Print the records below exactly as they appear. Omit all pictures.

Start of INFORMATION PROVIDED

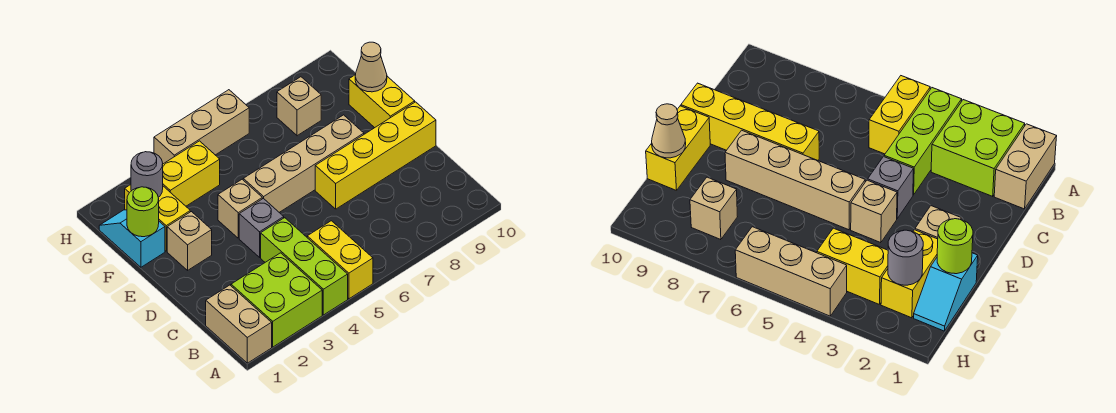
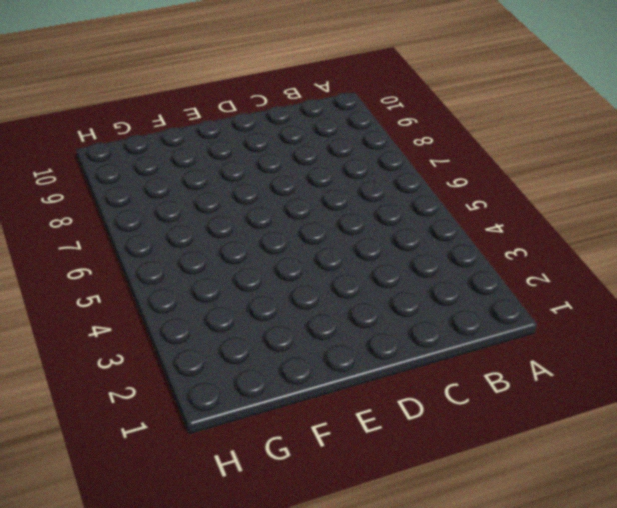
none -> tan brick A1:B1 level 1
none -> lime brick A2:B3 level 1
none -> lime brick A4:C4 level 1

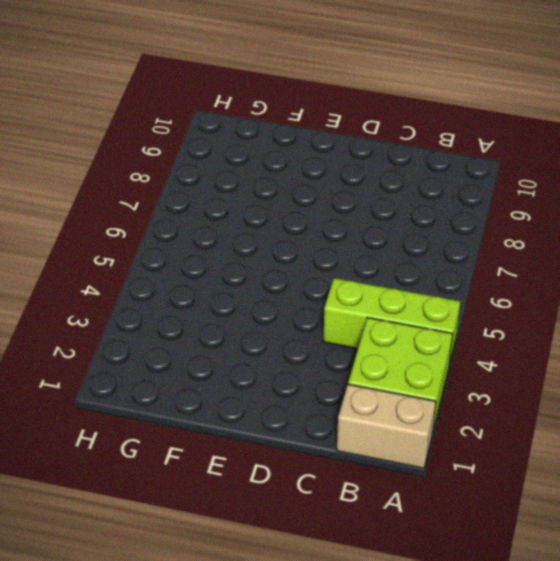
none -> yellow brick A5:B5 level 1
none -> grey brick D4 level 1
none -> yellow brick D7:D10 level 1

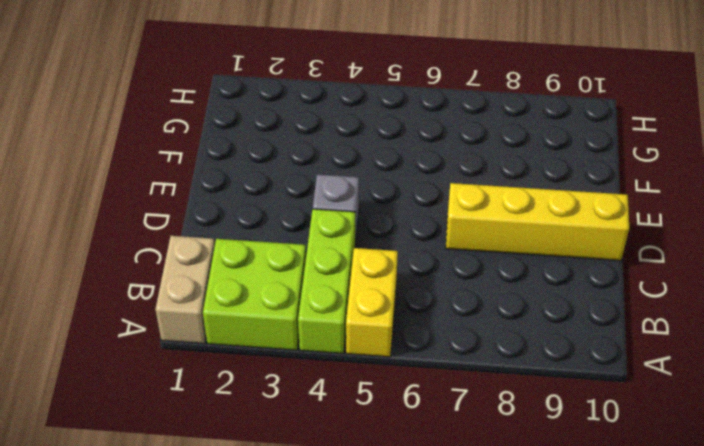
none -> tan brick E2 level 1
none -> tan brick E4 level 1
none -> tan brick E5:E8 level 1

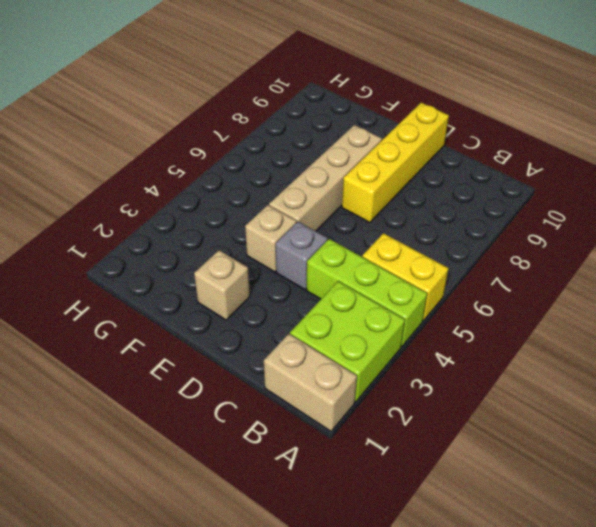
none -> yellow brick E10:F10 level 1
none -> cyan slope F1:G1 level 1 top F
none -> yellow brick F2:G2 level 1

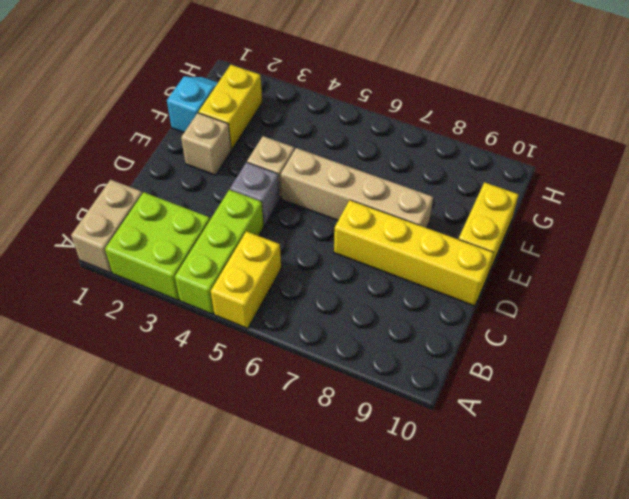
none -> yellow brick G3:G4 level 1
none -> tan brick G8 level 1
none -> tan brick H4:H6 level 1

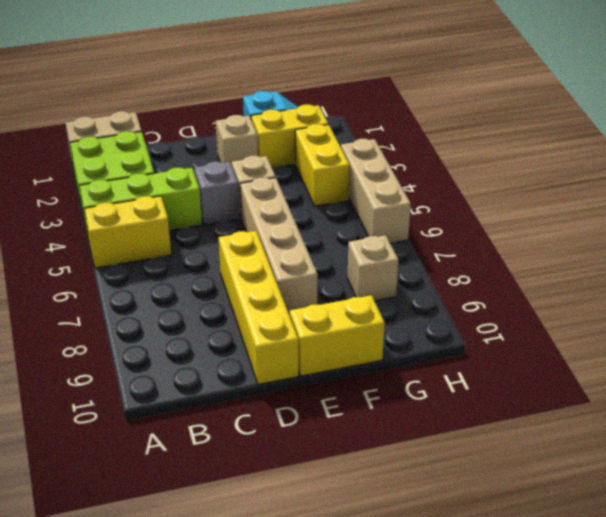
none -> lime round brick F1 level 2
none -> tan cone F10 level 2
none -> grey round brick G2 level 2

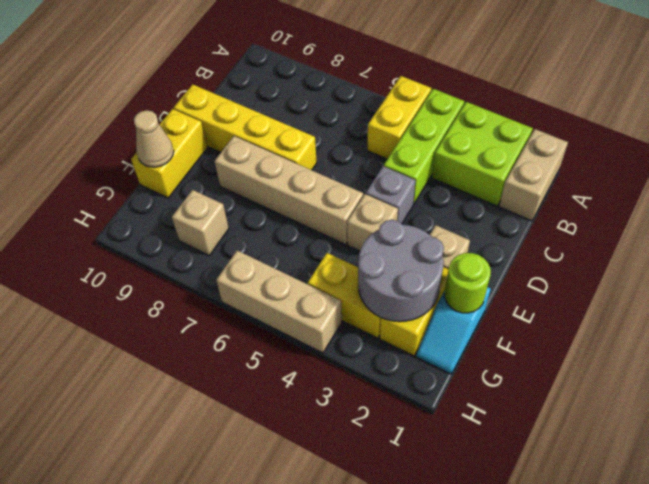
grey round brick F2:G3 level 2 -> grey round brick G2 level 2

End of INFORMATION PROVIDED

__PROBLEM SOLUTION__.
none -> tan brick A1:B1 level 1
none -> lime brick A2:B3 level 1
none -> lime brick A4:C4 level 1

none -> yellow brick A5:B5 level 1
none -> grey brick D4 level 1
none -> yellow brick D7:D10 level 1

none -> tan brick E2 level 1
none -> tan brick E4 level 1
none -> tan brick E5:E8 level 1

none -> yellow brick E10:F10 level 1
none -> cyan slope F1:G1 level 1 top F
none -> yellow brick F2:G2 level 1

none -> yellow brick G3:G4 level 1
none -> tan brick G8 level 1
none -> tan brick H4:H6 level 1

none -> lime round brick F1 level 2
none -> tan cone F10 level 2
none -> grey round brick G2 level 2

grey round brick F2:G3 level 2 -> grey round brick G2 level 2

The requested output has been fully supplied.